--- START ---
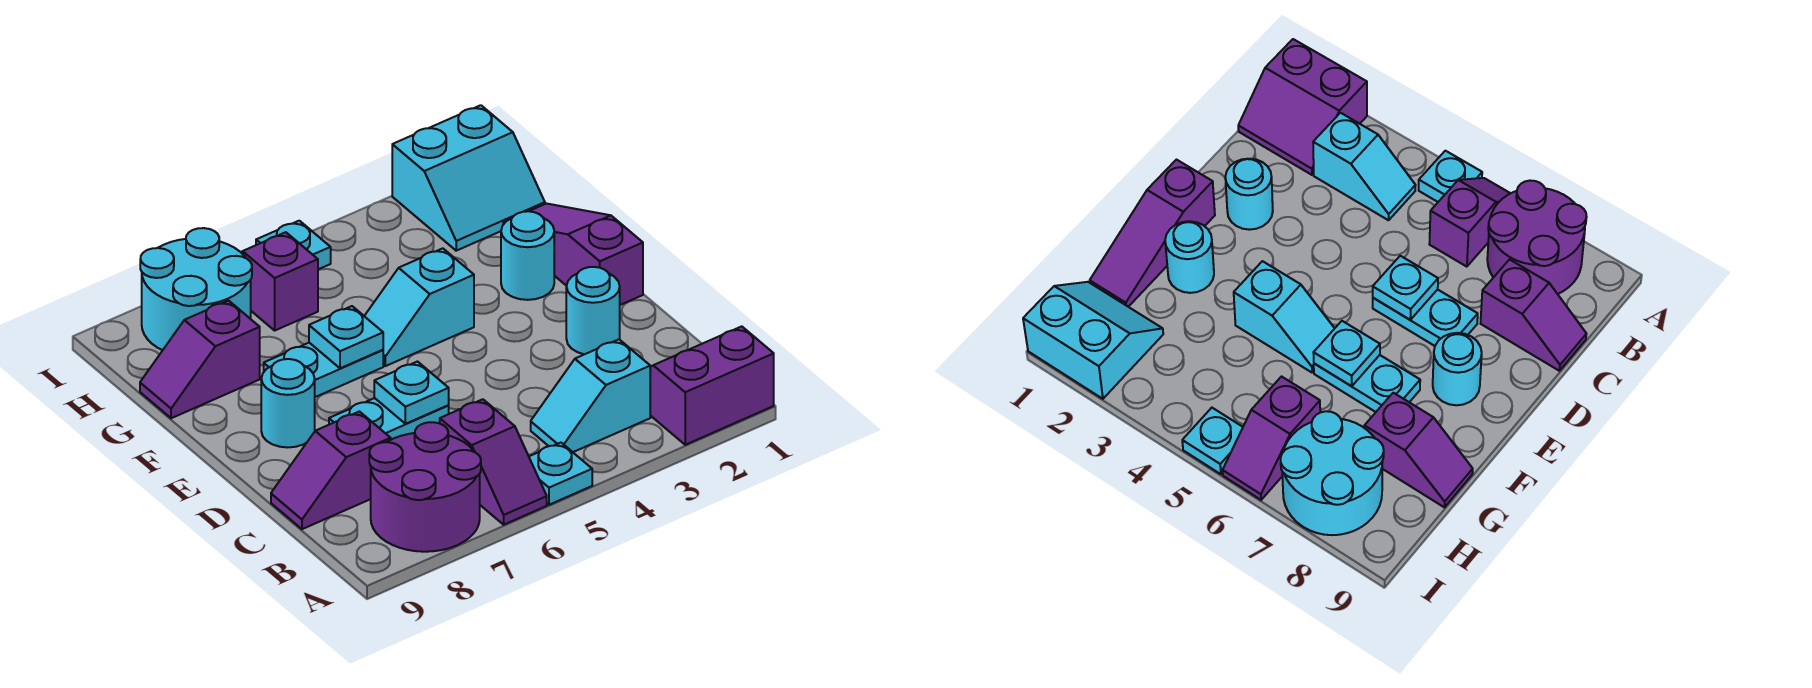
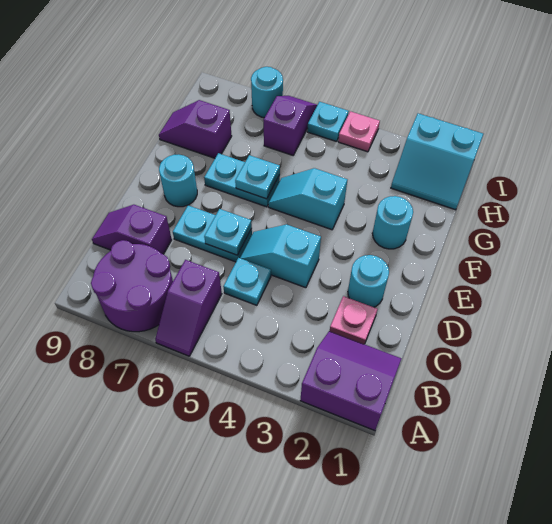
cyan plate A5 level 1 -> cyan plate C5 level 1
cyan slope B3:B4 level 1 top 3 -> cyan slope D4:D5 level 1 top 4
none -> pink plate C2 level 1
purple slope E1:G1 level 1 top E -> none
cyan round brick H7:I8 level 1 -> cyan round brick I7 level 1
none -> pink plate I4 level 1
--- END ---
◆ Problem to work on: Without the pictures, return the entries exactly as they appear.

◆ Task answer:
cyan plate A5 level 1 -> cyan plate C5 level 1
cyan slope B3:B4 level 1 top 3 -> cyan slope D4:D5 level 1 top 4
none -> pink plate C2 level 1
purple slope E1:G1 level 1 top E -> none
cyan round brick H7:I8 level 1 -> cyan round brick I7 level 1
none -> pink plate I4 level 1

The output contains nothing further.